• _Dataset records_:
----
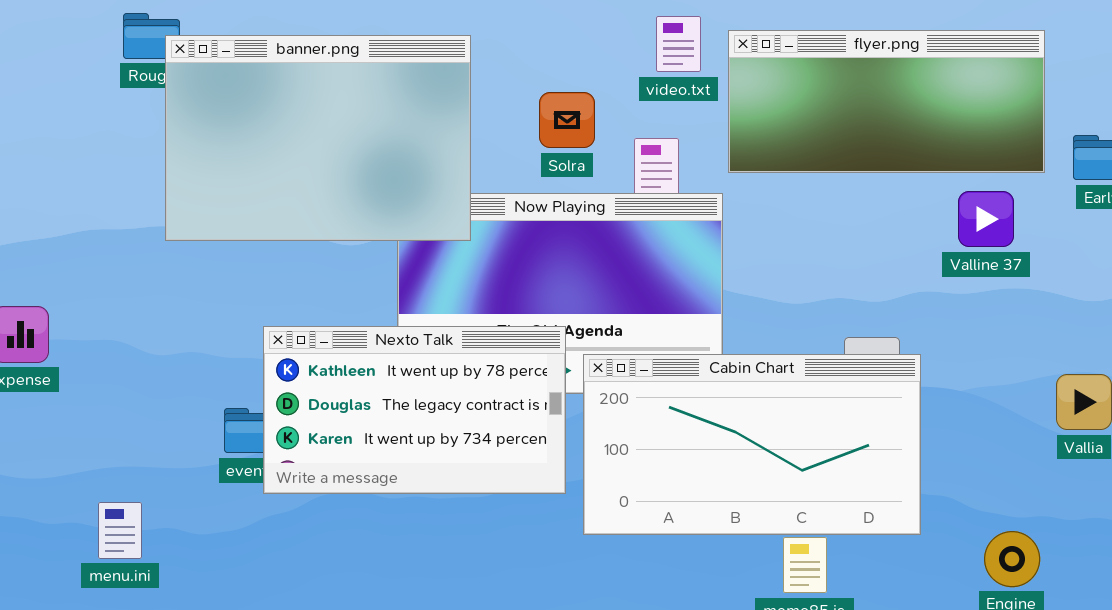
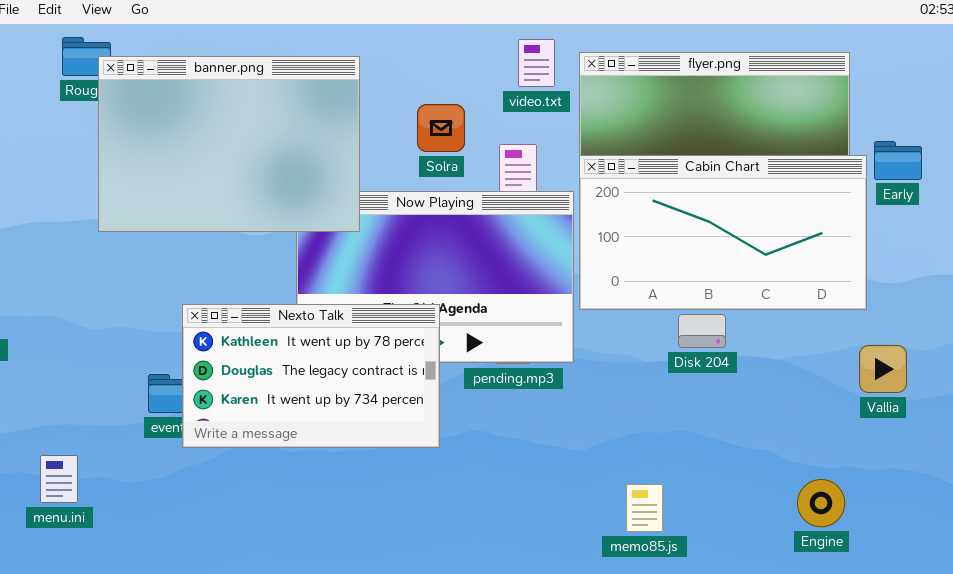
Cabin Chart: [583,354,921,535] -> [579,155,867,310], moved

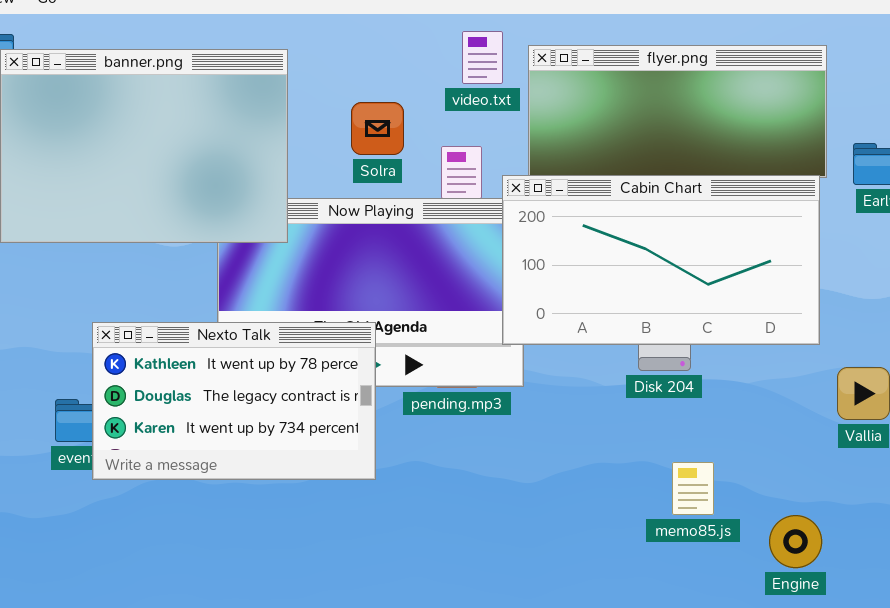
Cabin Chart: [579,155,867,310] -> [502,175,820,345], moved
memo85.js: [626,484,663,532] -> [672,462,714,515], moved

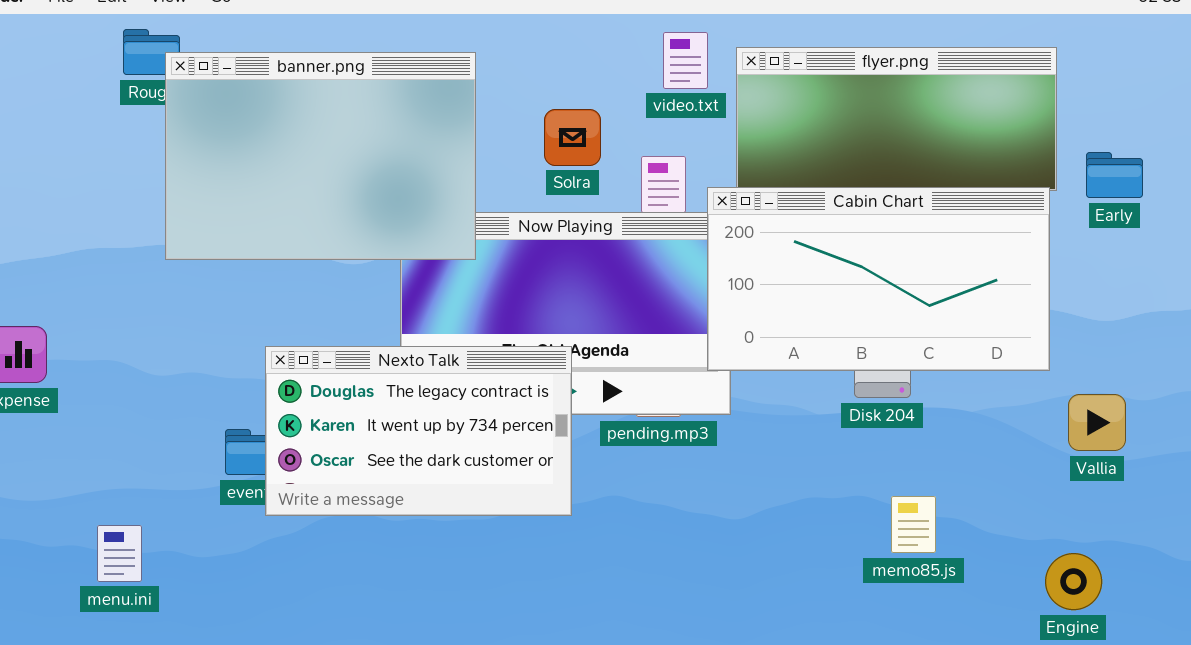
Nexto Talk: [92,322,376,480] -> [265,346,572,516], scrolled down 1 row
Engine: [769,515,822,568] -> [1045,553,1102,610], moved

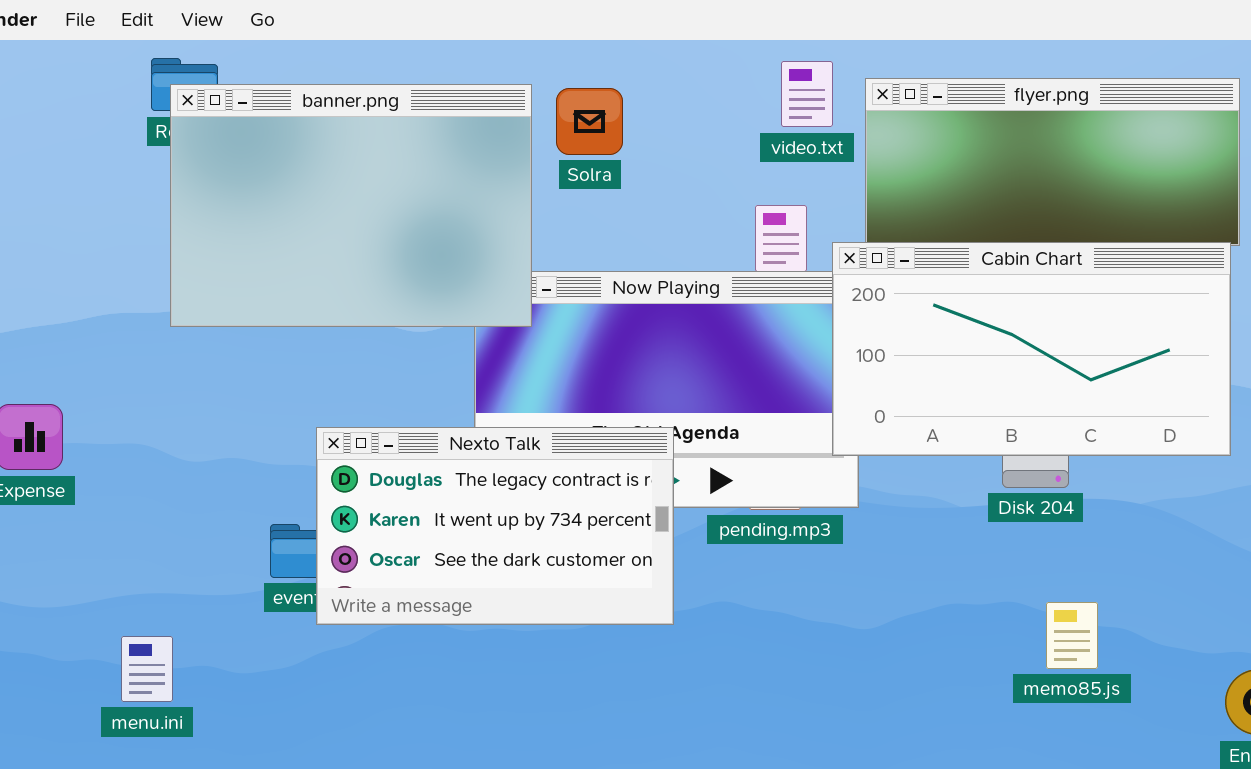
banner.png: [165,52,476,260] -> [170,84,532,327], moved
Solra: [544,109,601,166] -> [556,88,623,155], moved

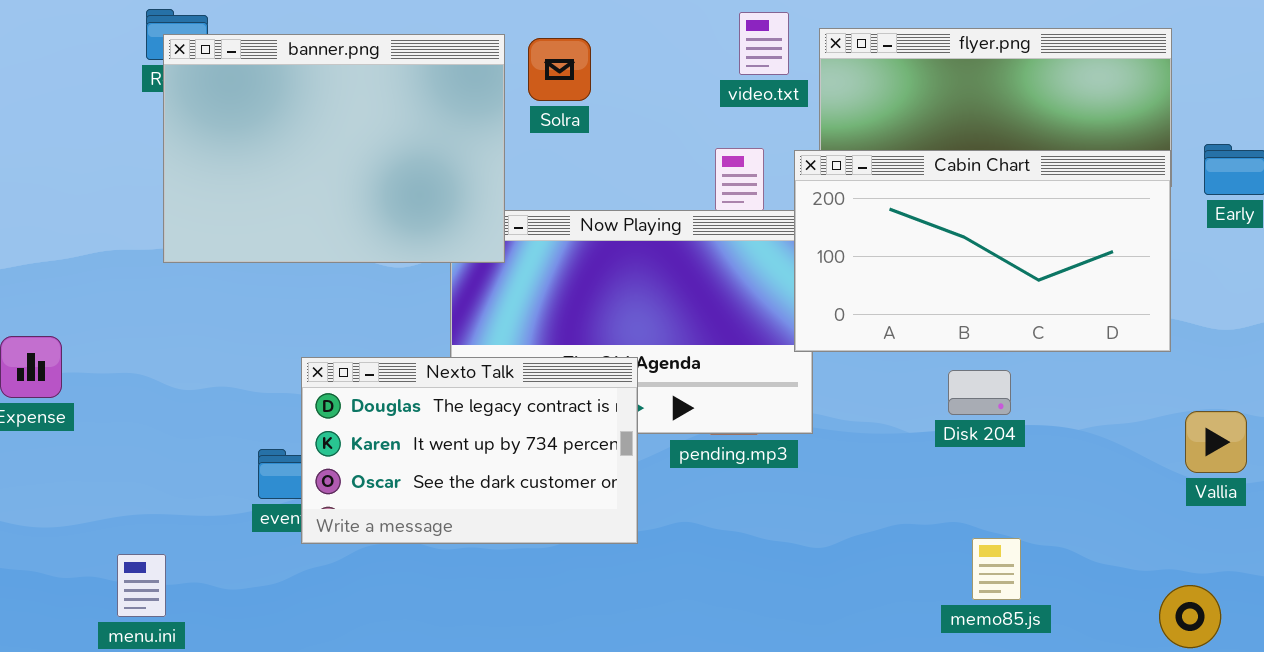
Cabin Chart: [832,242,1231,456] -> [794,150,1171,352], moved
memo85.js: [1046,602,1098,669] -> [972,538,1021,600], moved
----
• _What the exercise asks_: For each line in the records that contains the word "Cabin", make a copy.

• _Solution to the exercise_:
Cabin Chart: [583,354,921,535] -> [579,155,867,310], moved
Cabin Chart: [579,155,867,310] -> [502,175,820,345], moved
Cabin Chart: [832,242,1231,456] -> [794,150,1171,352], moved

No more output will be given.